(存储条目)

....

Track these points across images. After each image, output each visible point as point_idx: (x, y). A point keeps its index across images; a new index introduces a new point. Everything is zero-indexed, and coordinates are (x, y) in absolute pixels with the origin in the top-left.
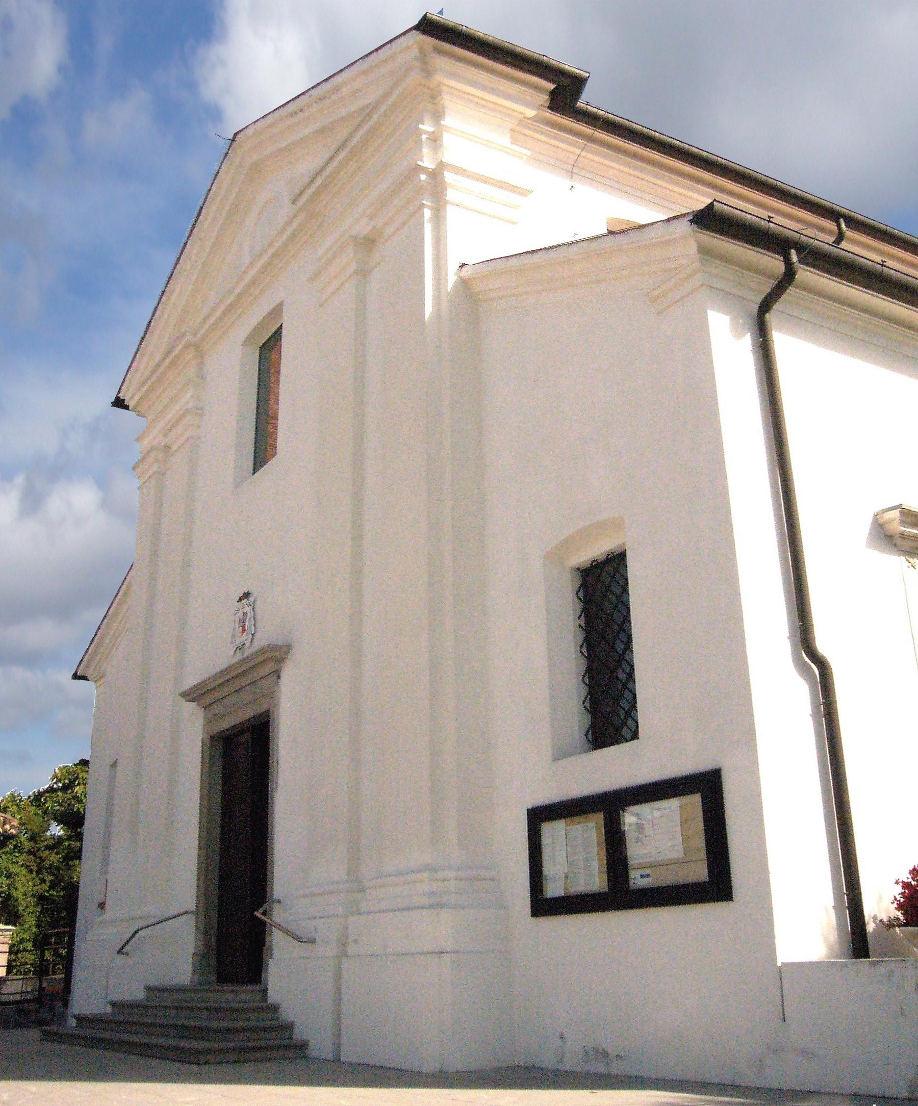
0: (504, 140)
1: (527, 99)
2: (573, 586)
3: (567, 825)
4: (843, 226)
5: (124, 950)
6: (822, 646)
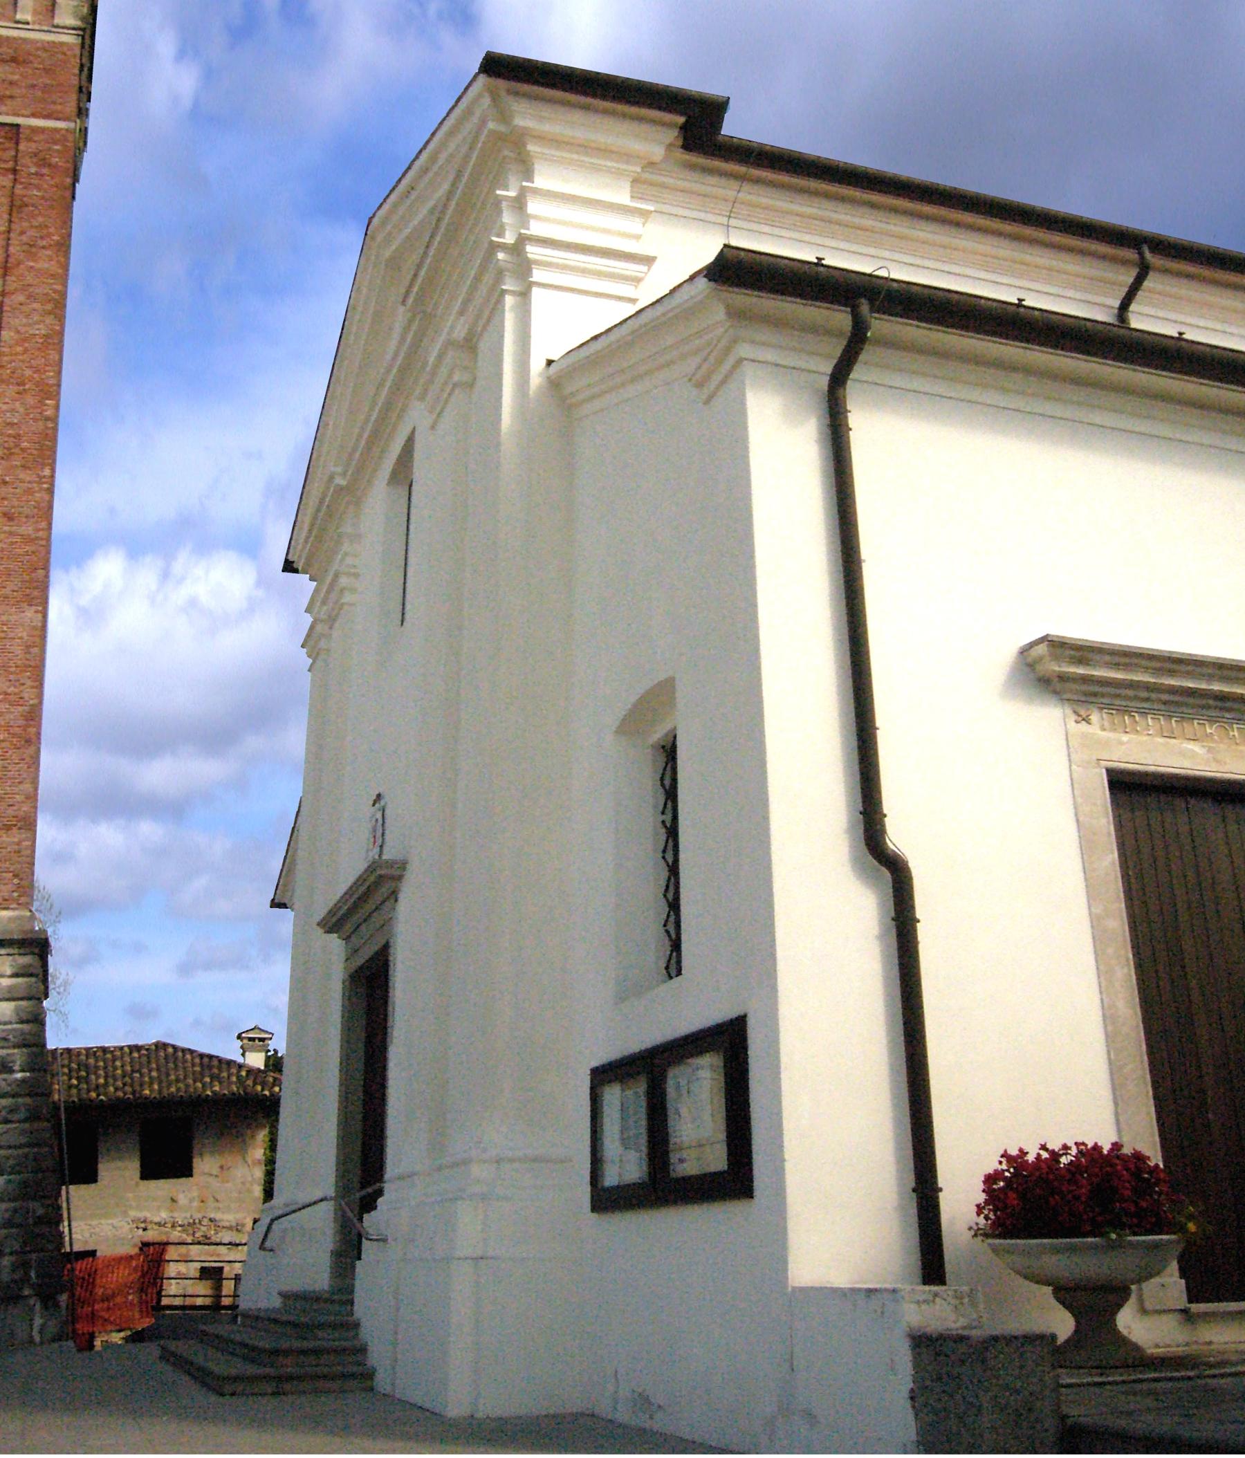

....

给定指令: 逐字照录上面的全部各行，图片处略去不录。

预期输出:
Track these points across images. After each image, output each visible point as point_idx: (x, y). A point keeps its index across images; a new index introduces a new point. Everything is zero-indexed, and coordinates are (x, y) in absolute pixels with the origin in the top-left.
0: (504, 140)
1: (527, 99)
2: (573, 586)
3: (567, 825)
4: (843, 226)
5: (124, 950)
6: (822, 646)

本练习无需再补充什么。